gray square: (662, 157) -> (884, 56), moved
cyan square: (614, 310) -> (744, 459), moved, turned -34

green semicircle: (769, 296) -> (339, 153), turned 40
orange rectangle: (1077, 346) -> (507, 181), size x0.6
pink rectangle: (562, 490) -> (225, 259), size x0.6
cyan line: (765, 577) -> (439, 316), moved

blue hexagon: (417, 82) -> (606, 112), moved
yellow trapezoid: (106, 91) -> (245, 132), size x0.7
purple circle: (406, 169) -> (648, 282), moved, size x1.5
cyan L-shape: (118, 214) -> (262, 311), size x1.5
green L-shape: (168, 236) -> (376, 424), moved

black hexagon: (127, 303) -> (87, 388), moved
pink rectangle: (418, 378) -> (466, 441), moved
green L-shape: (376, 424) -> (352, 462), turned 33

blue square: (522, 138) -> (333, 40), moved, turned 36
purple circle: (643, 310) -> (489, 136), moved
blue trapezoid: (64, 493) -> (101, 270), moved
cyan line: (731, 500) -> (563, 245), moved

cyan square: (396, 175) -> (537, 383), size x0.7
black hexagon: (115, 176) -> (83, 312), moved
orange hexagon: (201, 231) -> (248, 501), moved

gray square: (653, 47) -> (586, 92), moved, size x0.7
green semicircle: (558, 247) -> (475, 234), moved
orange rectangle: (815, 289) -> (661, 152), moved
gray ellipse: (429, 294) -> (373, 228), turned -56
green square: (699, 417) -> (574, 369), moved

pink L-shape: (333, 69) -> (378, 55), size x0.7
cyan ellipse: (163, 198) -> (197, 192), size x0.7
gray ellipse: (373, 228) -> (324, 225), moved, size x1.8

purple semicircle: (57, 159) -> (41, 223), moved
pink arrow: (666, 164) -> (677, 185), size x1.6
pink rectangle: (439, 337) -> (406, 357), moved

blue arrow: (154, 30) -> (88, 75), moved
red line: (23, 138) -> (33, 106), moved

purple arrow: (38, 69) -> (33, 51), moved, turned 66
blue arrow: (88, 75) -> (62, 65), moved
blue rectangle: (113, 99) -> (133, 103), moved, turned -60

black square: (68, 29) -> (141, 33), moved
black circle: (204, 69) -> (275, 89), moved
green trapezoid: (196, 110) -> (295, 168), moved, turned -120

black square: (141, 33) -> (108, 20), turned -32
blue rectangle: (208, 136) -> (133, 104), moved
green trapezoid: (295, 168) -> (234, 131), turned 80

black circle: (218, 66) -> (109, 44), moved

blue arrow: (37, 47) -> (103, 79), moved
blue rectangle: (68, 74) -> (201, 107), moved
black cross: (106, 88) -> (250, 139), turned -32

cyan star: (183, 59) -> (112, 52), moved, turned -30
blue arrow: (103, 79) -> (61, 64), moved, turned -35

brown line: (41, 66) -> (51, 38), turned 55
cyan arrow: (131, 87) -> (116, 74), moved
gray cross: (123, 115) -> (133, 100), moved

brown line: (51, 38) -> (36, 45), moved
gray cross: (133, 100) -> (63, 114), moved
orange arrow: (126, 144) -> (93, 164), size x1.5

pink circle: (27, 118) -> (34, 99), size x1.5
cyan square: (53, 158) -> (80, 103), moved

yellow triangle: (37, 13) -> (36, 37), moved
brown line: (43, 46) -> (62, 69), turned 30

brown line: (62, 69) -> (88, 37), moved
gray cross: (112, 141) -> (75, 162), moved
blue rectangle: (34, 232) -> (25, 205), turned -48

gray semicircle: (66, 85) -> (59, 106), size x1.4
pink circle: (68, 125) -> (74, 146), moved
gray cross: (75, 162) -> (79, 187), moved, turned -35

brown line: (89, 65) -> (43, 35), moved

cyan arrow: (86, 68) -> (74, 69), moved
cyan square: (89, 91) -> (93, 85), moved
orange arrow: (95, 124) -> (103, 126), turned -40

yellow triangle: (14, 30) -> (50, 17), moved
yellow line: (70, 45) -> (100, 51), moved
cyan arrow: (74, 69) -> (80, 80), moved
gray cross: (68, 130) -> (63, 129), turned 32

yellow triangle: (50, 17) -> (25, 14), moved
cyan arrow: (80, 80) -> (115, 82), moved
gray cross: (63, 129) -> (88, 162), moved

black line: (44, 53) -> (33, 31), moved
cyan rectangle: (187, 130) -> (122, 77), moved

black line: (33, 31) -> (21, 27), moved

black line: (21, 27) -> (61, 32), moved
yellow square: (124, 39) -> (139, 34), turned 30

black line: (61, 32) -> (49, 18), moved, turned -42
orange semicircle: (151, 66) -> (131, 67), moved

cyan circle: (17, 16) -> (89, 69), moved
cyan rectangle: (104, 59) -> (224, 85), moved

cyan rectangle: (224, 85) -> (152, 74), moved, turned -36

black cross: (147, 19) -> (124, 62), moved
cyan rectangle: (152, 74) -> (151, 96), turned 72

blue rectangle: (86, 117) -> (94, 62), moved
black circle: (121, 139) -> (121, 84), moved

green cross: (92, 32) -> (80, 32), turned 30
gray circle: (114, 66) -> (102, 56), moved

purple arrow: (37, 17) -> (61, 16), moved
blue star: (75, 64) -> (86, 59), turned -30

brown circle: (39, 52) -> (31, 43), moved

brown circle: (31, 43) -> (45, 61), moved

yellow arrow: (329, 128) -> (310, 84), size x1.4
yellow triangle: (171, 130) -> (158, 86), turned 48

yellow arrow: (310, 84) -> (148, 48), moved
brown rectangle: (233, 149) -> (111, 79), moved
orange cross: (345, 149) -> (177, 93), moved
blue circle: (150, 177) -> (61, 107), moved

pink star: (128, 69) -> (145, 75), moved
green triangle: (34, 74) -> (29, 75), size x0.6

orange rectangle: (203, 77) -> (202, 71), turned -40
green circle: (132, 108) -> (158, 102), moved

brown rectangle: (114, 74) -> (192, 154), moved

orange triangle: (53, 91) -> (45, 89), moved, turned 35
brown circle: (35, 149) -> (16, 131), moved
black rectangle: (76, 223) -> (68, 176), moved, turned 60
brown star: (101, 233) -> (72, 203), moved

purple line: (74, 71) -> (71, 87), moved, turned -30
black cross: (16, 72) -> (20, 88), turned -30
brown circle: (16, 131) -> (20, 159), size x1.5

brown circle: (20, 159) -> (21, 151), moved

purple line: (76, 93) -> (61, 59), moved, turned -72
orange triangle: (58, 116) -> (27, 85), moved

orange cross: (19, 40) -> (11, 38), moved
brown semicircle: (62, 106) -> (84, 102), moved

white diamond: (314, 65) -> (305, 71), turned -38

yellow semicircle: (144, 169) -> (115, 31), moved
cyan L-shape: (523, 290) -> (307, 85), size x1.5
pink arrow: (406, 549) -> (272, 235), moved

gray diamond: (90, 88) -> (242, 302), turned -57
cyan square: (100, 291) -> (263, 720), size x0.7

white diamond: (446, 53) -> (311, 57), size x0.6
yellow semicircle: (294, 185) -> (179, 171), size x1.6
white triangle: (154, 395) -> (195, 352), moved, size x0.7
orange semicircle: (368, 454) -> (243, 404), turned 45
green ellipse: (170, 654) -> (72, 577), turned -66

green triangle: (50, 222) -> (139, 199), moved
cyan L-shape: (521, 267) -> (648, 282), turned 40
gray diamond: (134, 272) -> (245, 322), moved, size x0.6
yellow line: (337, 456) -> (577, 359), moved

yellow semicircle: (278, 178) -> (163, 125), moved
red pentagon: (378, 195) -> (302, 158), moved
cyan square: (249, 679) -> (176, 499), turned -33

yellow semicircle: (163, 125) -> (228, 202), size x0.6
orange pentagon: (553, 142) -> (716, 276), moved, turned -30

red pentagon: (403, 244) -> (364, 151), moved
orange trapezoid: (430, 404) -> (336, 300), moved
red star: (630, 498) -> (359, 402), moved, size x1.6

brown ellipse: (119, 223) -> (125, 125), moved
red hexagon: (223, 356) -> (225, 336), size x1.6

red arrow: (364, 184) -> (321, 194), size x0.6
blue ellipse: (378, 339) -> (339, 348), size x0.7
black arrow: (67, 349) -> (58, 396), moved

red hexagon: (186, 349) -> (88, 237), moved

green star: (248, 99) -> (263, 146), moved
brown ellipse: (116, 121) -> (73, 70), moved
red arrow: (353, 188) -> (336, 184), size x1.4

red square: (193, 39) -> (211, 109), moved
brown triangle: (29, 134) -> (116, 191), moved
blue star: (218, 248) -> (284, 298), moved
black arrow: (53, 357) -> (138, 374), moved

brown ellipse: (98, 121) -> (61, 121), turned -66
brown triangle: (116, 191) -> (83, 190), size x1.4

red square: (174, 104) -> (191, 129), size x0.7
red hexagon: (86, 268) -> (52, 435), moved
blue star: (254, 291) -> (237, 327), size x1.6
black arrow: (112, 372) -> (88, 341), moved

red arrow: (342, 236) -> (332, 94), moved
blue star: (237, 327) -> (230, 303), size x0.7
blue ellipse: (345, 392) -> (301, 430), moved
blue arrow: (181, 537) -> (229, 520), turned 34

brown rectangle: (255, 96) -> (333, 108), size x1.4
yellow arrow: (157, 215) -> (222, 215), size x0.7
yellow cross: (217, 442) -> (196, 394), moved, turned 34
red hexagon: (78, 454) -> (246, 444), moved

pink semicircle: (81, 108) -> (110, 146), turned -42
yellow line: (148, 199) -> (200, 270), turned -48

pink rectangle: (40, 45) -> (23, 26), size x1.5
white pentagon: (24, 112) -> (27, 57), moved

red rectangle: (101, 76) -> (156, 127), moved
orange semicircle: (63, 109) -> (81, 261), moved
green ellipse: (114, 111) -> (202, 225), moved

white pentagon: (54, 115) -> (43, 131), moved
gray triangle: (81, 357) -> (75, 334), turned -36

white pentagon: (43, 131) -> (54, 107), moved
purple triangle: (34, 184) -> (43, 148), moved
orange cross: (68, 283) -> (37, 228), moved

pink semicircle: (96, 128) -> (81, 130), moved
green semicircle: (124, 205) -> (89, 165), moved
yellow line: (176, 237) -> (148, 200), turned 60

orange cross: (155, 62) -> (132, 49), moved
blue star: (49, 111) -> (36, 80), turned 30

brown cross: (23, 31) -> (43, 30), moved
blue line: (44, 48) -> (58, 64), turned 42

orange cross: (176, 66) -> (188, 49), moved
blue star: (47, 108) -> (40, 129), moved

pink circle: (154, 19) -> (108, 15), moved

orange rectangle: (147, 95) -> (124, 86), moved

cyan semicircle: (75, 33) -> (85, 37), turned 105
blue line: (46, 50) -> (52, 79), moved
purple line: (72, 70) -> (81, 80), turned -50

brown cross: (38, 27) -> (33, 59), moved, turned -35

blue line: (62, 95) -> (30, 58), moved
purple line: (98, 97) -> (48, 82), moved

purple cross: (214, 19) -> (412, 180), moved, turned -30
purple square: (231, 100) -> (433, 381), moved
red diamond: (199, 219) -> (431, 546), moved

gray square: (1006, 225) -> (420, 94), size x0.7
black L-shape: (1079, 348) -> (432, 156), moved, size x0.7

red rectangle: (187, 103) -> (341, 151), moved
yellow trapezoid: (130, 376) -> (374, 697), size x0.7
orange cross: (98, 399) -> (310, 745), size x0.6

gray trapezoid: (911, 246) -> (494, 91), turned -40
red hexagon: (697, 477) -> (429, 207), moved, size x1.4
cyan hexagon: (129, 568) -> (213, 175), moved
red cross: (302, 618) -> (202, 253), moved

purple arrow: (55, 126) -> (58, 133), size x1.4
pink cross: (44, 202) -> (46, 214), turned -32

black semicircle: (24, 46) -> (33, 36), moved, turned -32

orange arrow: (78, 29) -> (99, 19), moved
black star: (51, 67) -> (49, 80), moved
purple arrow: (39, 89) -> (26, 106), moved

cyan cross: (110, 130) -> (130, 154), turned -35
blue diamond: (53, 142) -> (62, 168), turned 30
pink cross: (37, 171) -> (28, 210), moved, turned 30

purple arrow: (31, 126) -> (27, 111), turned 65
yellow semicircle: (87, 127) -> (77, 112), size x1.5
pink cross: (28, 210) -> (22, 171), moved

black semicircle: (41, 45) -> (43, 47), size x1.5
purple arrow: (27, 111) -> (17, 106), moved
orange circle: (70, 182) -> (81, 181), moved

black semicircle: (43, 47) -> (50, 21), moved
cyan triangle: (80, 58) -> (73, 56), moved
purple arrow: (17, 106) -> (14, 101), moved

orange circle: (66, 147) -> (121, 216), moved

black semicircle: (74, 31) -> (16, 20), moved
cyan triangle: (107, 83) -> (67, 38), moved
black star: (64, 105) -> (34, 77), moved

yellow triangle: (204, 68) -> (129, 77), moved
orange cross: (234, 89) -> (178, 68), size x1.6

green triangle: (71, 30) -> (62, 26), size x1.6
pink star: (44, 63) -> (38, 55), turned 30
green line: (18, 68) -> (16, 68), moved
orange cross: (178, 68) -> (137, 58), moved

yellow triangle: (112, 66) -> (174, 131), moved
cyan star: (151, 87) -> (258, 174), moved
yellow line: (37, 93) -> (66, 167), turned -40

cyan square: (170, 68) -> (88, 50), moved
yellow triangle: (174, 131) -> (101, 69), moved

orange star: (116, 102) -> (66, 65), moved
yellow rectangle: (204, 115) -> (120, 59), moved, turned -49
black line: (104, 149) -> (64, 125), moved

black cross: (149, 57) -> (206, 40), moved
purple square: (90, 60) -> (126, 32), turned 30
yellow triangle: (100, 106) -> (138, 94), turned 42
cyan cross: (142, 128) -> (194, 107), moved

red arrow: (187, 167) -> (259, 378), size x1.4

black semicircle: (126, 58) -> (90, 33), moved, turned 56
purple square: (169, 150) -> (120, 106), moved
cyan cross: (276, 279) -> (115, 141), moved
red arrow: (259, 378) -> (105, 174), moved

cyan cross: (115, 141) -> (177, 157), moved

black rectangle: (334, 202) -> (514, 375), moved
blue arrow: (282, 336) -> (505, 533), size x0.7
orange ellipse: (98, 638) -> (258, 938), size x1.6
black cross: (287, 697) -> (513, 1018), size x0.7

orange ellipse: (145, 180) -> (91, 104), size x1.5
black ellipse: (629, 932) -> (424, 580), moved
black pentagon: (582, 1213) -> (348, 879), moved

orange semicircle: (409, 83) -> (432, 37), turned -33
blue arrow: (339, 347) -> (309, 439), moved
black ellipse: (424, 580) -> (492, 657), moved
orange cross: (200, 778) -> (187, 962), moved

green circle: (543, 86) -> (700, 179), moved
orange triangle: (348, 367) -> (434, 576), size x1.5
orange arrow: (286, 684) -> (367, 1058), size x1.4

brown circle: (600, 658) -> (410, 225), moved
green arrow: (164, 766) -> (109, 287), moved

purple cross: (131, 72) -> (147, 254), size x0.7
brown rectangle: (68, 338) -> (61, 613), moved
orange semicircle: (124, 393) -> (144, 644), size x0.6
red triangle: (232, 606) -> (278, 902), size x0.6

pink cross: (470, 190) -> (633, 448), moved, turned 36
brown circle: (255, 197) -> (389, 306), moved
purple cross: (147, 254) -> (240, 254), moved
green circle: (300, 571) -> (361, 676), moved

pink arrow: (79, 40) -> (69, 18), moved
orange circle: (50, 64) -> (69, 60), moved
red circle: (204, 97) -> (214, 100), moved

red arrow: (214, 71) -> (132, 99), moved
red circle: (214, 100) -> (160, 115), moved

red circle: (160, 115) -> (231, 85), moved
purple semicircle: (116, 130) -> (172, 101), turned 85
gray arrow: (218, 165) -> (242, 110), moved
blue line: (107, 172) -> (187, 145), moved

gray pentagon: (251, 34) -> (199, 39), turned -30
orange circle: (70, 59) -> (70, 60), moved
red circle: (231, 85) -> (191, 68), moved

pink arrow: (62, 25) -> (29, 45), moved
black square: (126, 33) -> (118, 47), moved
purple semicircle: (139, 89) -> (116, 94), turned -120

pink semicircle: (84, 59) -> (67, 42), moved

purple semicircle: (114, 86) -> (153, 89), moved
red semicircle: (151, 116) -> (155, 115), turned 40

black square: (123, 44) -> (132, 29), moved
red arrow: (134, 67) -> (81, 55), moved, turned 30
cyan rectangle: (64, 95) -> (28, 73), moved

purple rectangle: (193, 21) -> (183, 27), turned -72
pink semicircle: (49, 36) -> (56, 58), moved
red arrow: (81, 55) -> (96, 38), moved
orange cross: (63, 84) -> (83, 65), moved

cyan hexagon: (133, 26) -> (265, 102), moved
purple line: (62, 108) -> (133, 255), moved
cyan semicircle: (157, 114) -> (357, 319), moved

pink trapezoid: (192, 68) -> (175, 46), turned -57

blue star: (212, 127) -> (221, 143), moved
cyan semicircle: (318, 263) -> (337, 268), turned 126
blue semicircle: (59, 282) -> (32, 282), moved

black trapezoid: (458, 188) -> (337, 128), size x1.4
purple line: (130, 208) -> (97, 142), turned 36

▶ WHAT THE EXERCISE ASKS
Return only the part of the records above that opens with the line containing "blue square: (522, 138)" and closes with the line containing "cyan arrow: (131, 87) -> (116, 74), moved", ends included.

▶ OUTPUT OF THE TASK
blue square: (522, 138) -> (333, 40), moved, turned 36
purple circle: (643, 310) -> (489, 136), moved
blue trapezoid: (64, 493) -> (101, 270), moved
cyan line: (731, 500) -> (563, 245), moved

cyan square: (396, 175) -> (537, 383), size x0.7
black hexagon: (115, 176) -> (83, 312), moved
orange hexagon: (201, 231) -> (248, 501), moved

gray square: (653, 47) -> (586, 92), moved, size x0.7
green semicircle: (558, 247) -> (475, 234), moved
orange rectangle: (815, 289) -> (661, 152), moved
gray ellipse: (429, 294) -> (373, 228), turned -56
green square: (699, 417) -> (574, 369), moved

pink L-shape: (333, 69) -> (378, 55), size x0.7
cyan ellipse: (163, 198) -> (197, 192), size x0.7
gray ellipse: (373, 228) -> (324, 225), moved, size x1.8

purple semicircle: (57, 159) -> (41, 223), moved
pink arrow: (666, 164) -> (677, 185), size x1.6
pink rectangle: (439, 337) -> (406, 357), moved

blue arrow: (154, 30) -> (88, 75), moved
red line: (23, 138) -> (33, 106), moved

purple arrow: (38, 69) -> (33, 51), moved, turned 66
blue arrow: (88, 75) -> (62, 65), moved
blue rectangle: (113, 99) -> (133, 103), moved, turned -60

black square: (68, 29) -> (141, 33), moved
black circle: (204, 69) -> (275, 89), moved
green trapezoid: (196, 110) -> (295, 168), moved, turned -120

black square: (141, 33) -> (108, 20), turned -32
blue rectangle: (208, 136) -> (133, 104), moved
green trapezoid: (295, 168) -> (234, 131), turned 80

black circle: (218, 66) -> (109, 44), moved

blue arrow: (37, 47) -> (103, 79), moved
blue rectangle: (68, 74) -> (201, 107), moved
black cross: (106, 88) -> (250, 139), turned -32

cyan star: (183, 59) -> (112, 52), moved, turned -30
blue arrow: (103, 79) -> (61, 64), moved, turned -35

brown line: (41, 66) -> (51, 38), turned 55
cyan arrow: (131, 87) -> (116, 74), moved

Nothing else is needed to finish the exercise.